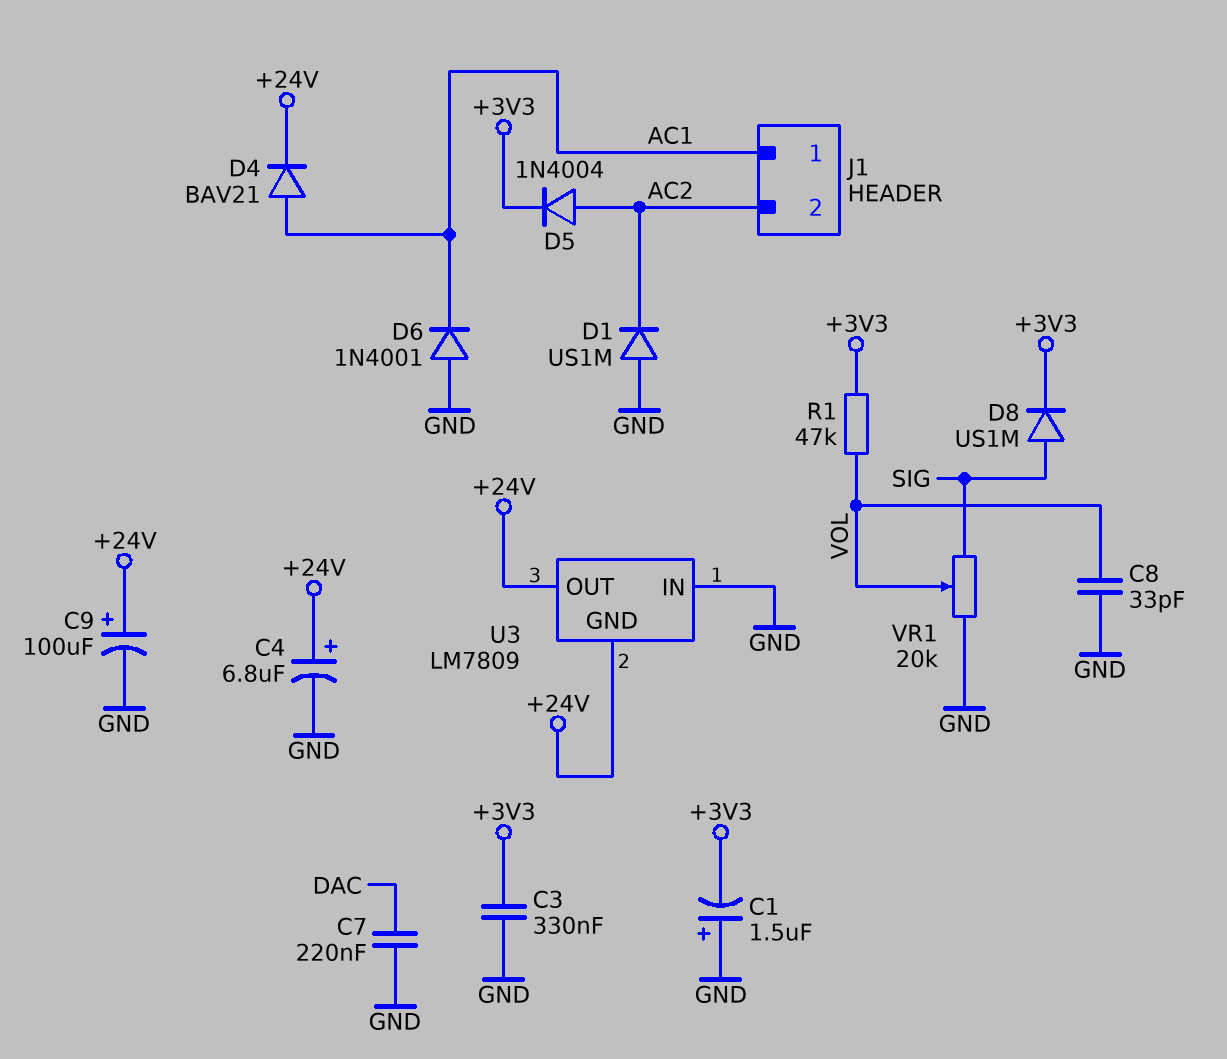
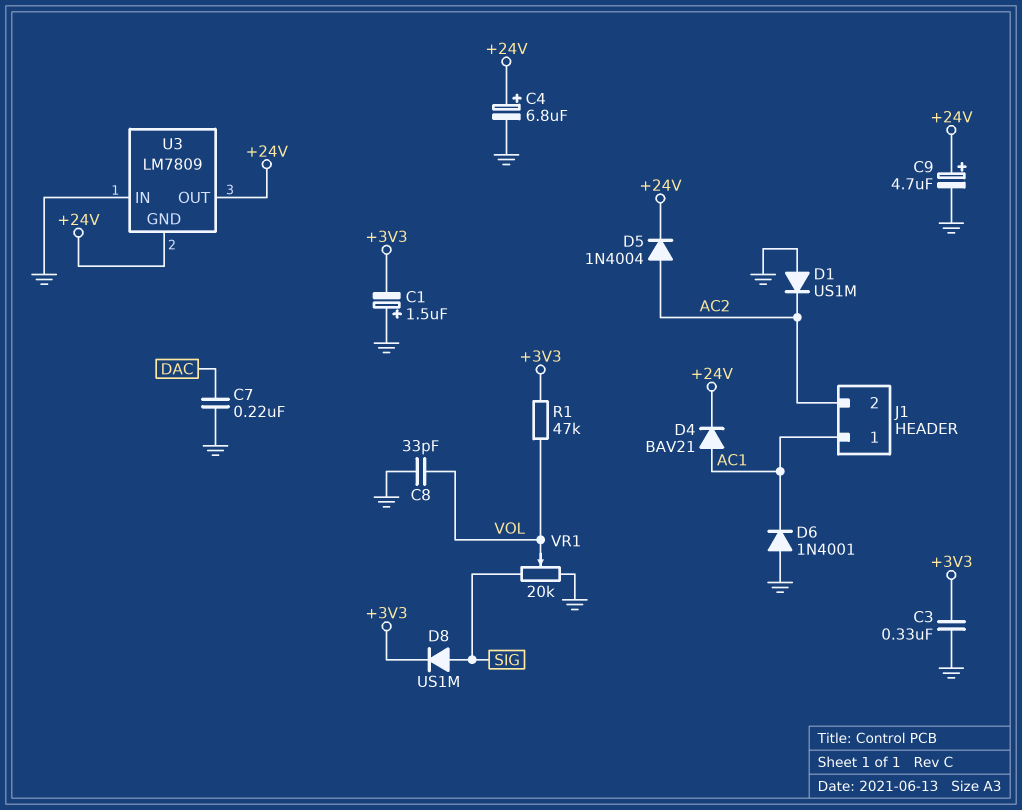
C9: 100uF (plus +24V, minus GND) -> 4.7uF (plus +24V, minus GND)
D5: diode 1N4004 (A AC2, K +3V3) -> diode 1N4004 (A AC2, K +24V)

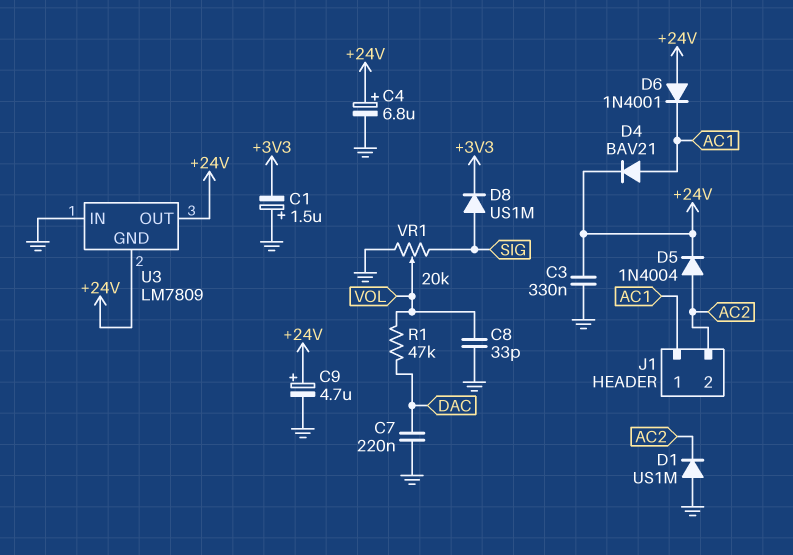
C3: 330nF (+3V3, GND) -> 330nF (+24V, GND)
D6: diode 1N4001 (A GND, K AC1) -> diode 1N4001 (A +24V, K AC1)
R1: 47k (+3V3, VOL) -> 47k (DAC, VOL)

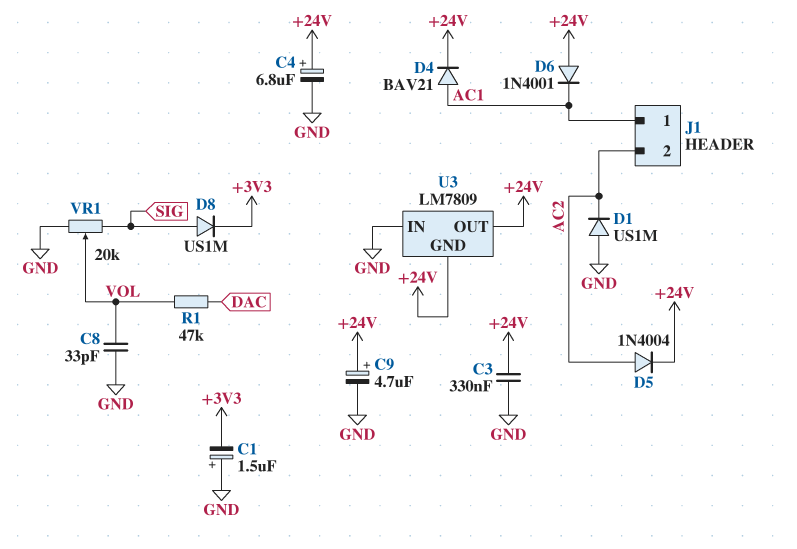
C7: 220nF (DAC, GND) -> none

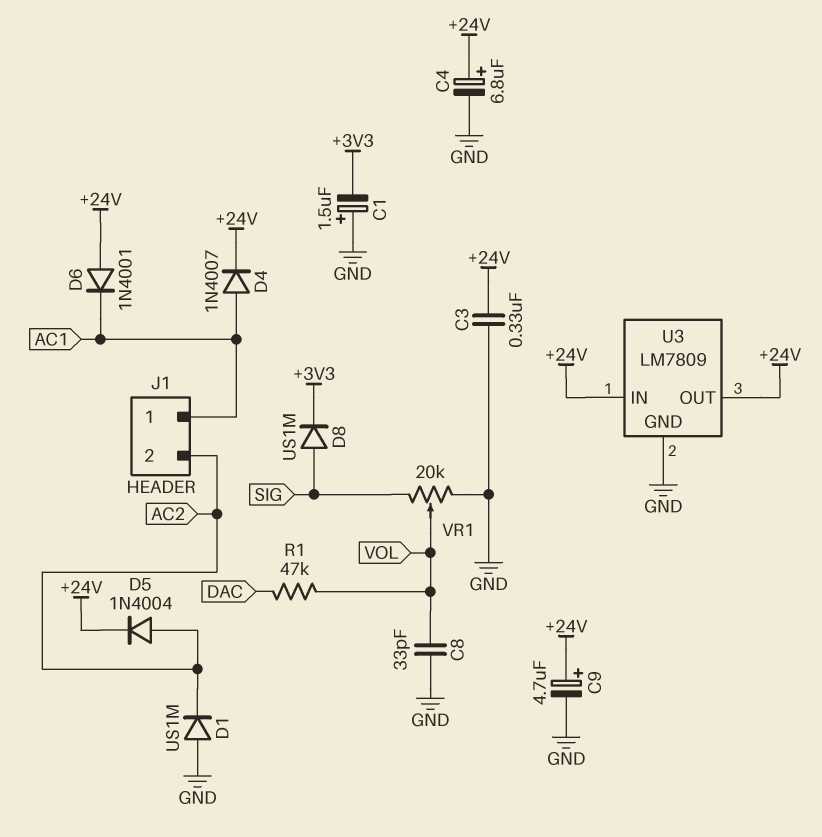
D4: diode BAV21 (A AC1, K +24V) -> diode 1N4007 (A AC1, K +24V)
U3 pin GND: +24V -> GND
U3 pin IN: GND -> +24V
—————
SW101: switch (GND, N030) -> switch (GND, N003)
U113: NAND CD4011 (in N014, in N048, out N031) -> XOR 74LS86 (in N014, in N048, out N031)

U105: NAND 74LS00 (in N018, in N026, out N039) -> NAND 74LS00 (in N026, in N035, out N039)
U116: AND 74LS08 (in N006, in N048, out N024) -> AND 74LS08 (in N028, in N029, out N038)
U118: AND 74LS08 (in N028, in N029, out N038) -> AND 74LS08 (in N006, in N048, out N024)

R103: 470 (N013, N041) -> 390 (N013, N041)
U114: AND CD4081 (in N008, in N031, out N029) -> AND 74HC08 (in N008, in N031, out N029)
—————
**WORK INSTRUCTIONS:** In the listing above, find the line with "SW101: switch (GND, N030)" and the line with "U114: AND CD4081"; set down exactly those two lines and every line between them, nothing more.

**EXPECTED OUTPUT:**
SW101: switch (GND, N030) -> switch (GND, N003)
U113: NAND CD4011 (in N014, in N048, out N031) -> XOR 74LS86 (in N014, in N048, out N031)

U105: NAND 74LS00 (in N018, in N026, out N039) -> NAND 74LS00 (in N026, in N035, out N039)
U116: AND 74LS08 (in N006, in N048, out N024) -> AND 74LS08 (in N028, in N029, out N038)
U118: AND 74LS08 (in N028, in N029, out N038) -> AND 74LS08 (in N006, in N048, out N024)

R103: 470 (N013, N041) -> 390 (N013, N041)
U114: AND CD4081 (in N008, in N031, out N029) -> AND 74HC08 (in N008, in N031, out N029)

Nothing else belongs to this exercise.